*** Block opens ***

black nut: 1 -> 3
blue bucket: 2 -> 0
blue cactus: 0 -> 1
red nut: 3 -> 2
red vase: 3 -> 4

*** Block closes ***
*** Block opens ***

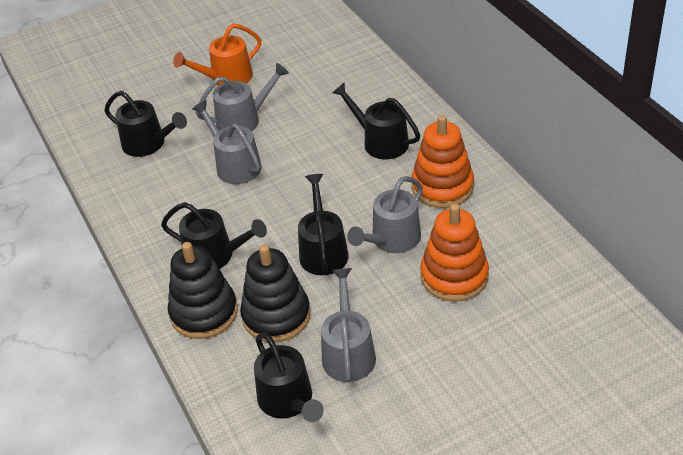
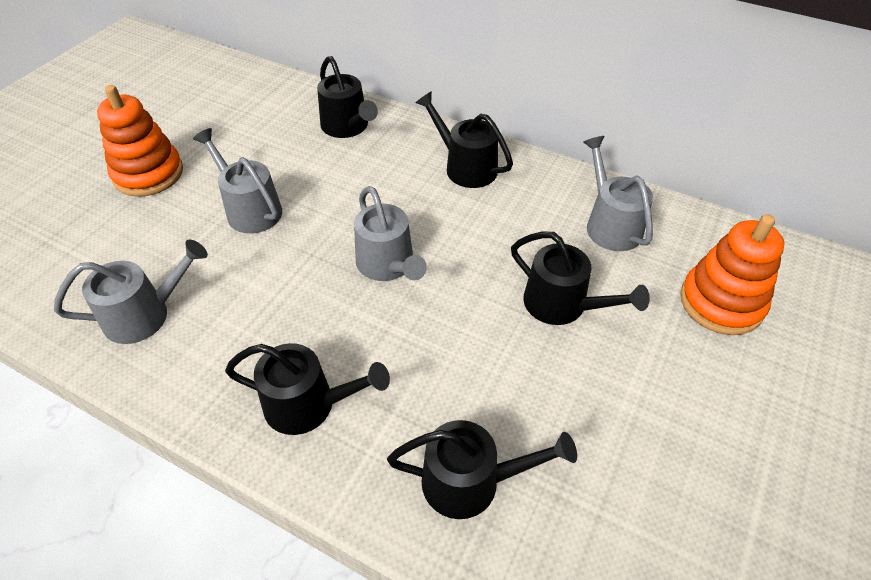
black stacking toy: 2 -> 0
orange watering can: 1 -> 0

*** Block closes ***

Exercise description: Scan the lines above for "blue bucket: 2 -> 0" and for "red vase: 3 -> 4". Repeat exactly the line holding each of them and every line in between.

Exercise response:
blue bucket: 2 -> 0
blue cactus: 0 -> 1
red nut: 3 -> 2
red vase: 3 -> 4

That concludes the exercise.